▶ Task instructions
Type the data below again exactly. Omit all pictures.

(Scene image comparisons)
◆ ◆ ◆ ◆
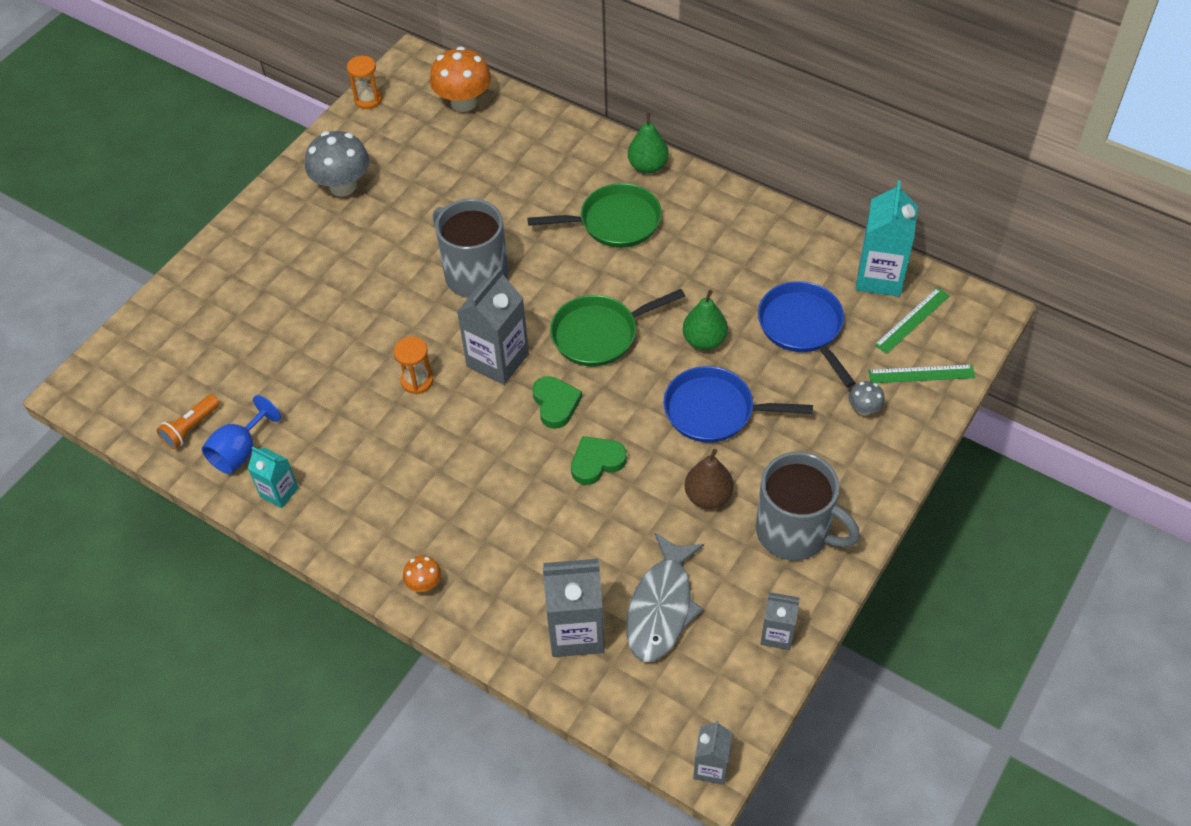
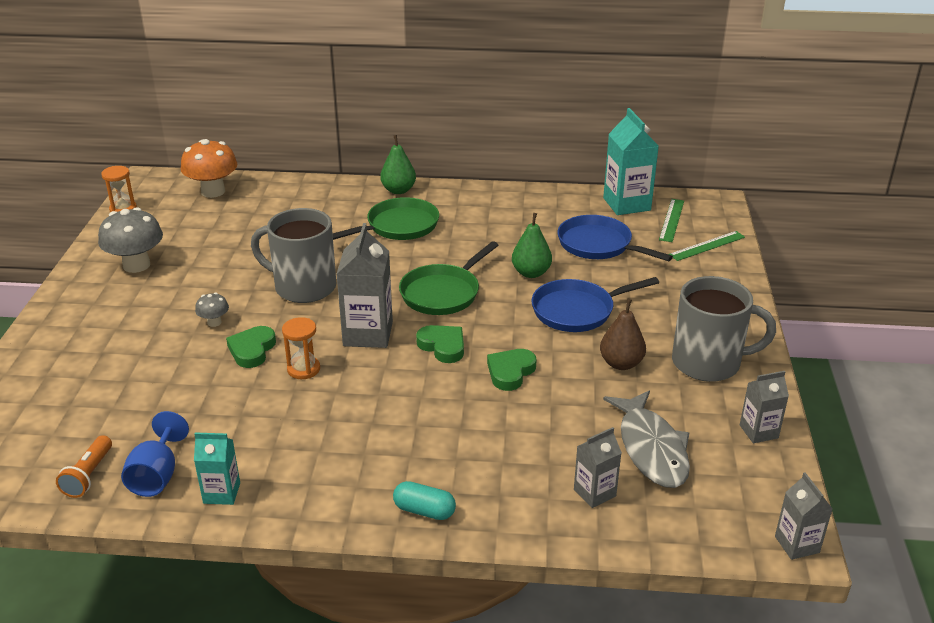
camera: 30 degrees left, 20 degrees down
(386, 338) = (252, 350): none -> green heart
(424, 584) = (424, 510): orange mushroom -> turquoise capsule
(576, 631) = (594, 493): grey carton -> grey carton, size x0.57
(864, 409) = (687, 276): grey mushroom -> grey mushroom (214, 322)

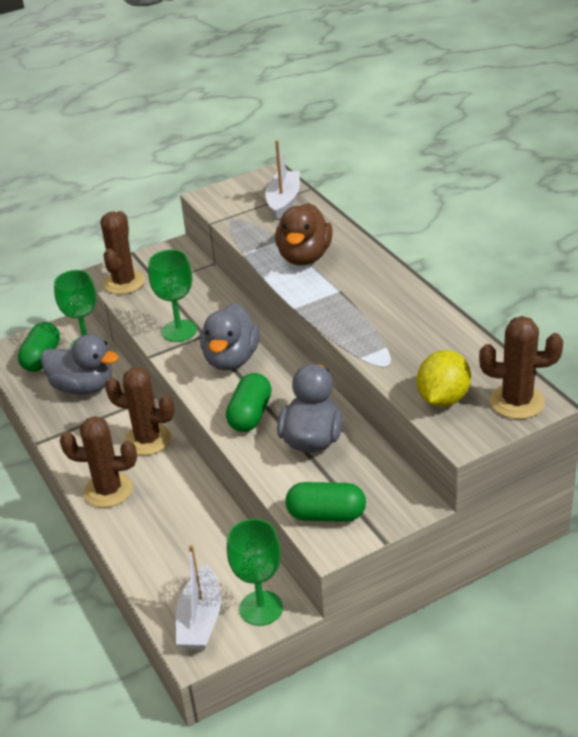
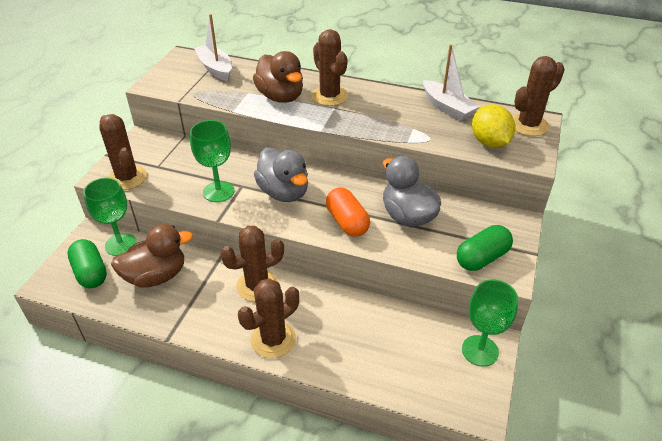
camera: 45 degrees left, 5 degrees up
(83, 387) = (156, 276): grey duck -> brown duck
(200, 620) = (455, 387): white boat -> white boat (447, 107)
(250, 415) = (347, 222): green capsule -> orange capsule
(351, 276) = (329, 96): none -> brown cactus

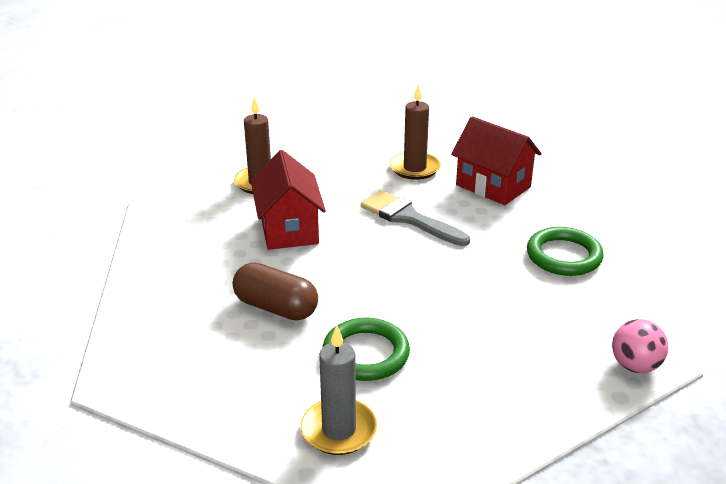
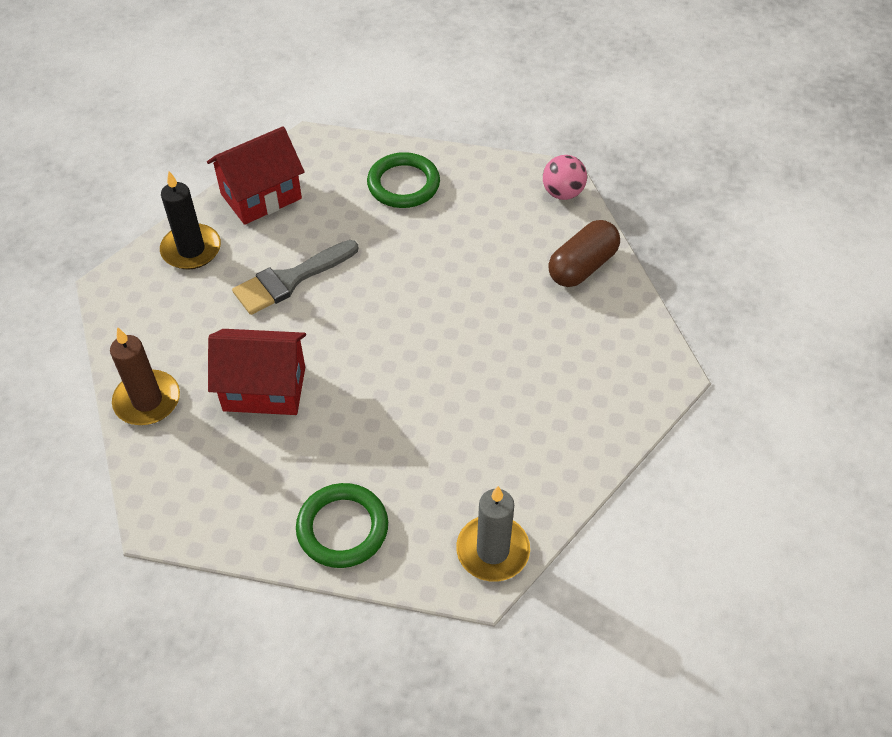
camera: 75 degrees left, 20 degrees up
(276, 308) = (404, 423): brown capsule -> brown capsule (582, 266)
(339, 430) = (588, 404): grey candle -> grey candle (492, 550)
(366, 354) = (496, 364): green ring -> green ring (342, 528)
(415, 168) = (191, 249): brown candle -> black candle

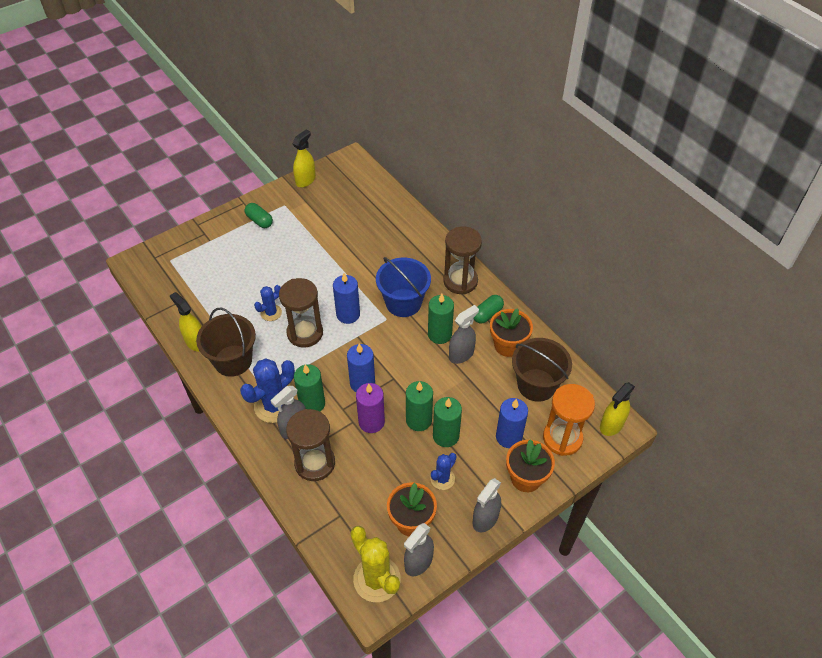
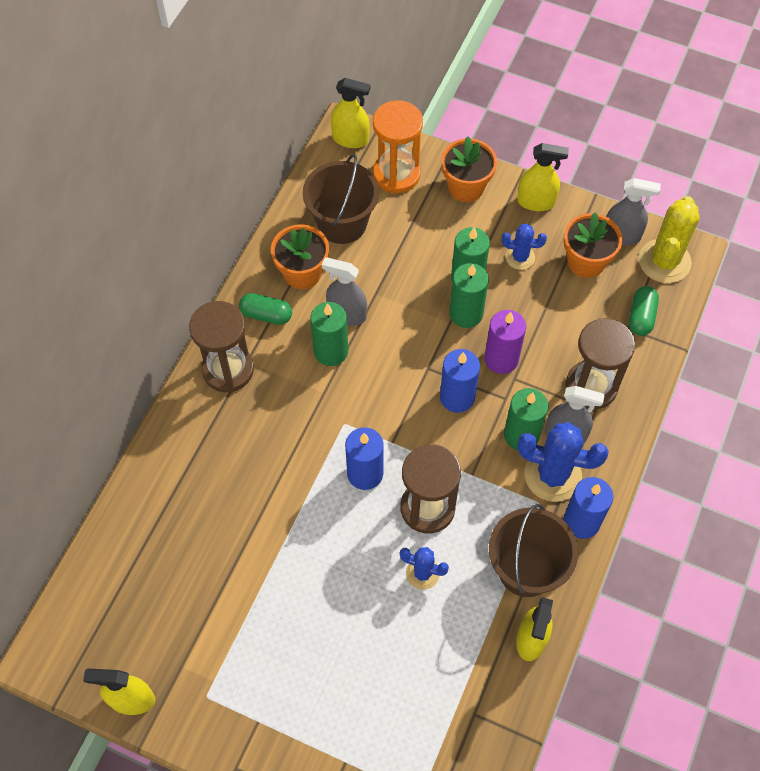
camera: 120 degrees left, 10 degrees up
(259, 221) = (262, 712): green capsule -> green capsule (641, 317)
(403, 303) = (305, 418): blue bucket -> none
(485, 519) = (536, 202): grey spray bottle -> yellow spray bottle
(508, 437) = (428, 221): blue candle -> blue candle (581, 521)

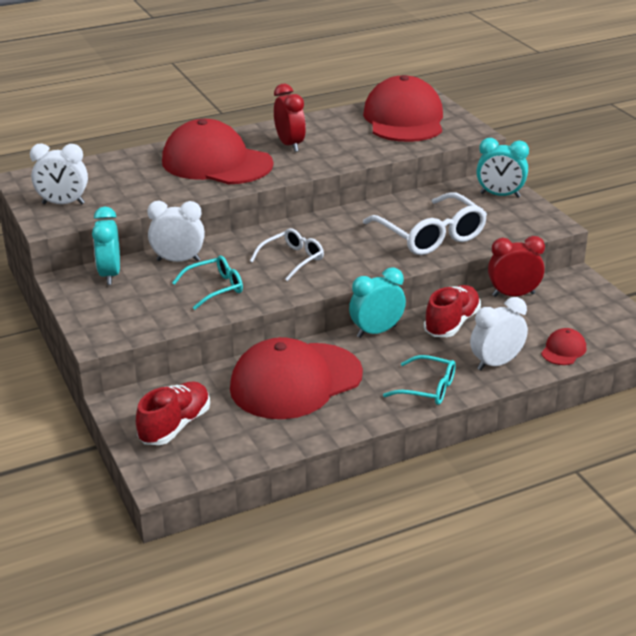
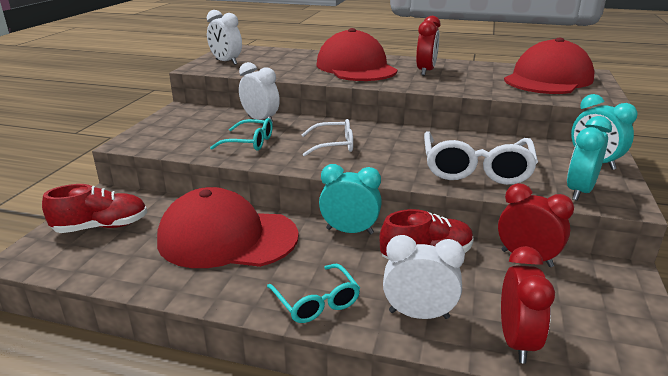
camera: 40 degrees right, 5 degrees down
(110, 275) = (208, 113): turquoise clock -> turquoise clock (579, 191)
(563, 350) = (516, 341): red cap -> red clock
◆ ◆ ◆ ◆
▶ Written solution
camera: 30 degrees left, 20 degrees down
(386, 338) = (252, 350): none -> green heart
(424, 584) = (424, 510): orange mushroom -> turquoise capsule
(576, 631) = (594, 493): grey carton -> grey carton, size x0.57
(864, 409) = (687, 276): grey mushroom -> grey mushroom (214, 322)

camera: 45 degrees left, 5 degrees up
(83, 387) = (156, 276): grey duck -> brown duck
(200, 620) = (455, 387): white boat -> white boat (447, 107)
(250, 415) = (347, 222): green capsule -> orange capsule
(351, 276) = (329, 96): none -> brown cactus

camera: 75 degrees left, 20 degrees up
(276, 308) = (404, 423): brown capsule -> brown capsule (582, 266)
(339, 430) = (588, 404): grey candle -> grey candle (492, 550)
(366, 354) = (496, 364): green ring -> green ring (342, 528)
(415, 168) = (191, 249): brown candle -> black candle

camera: 120 degrees left, 10 degrees up
(259, 221) = (262, 712): green capsule -> green capsule (641, 317)
(403, 303) = (305, 418): blue bucket -> none
(485, 519) = (536, 202): grey spray bottle -> yellow spray bottle
(508, 437) = (428, 221): blue candle -> blue candle (581, 521)

camera: 40 degrees right, 5 degrees down
(110, 275) = (208, 113): turquoise clock -> turquoise clock (579, 191)
(563, 350) = (516, 341): red cap -> red clock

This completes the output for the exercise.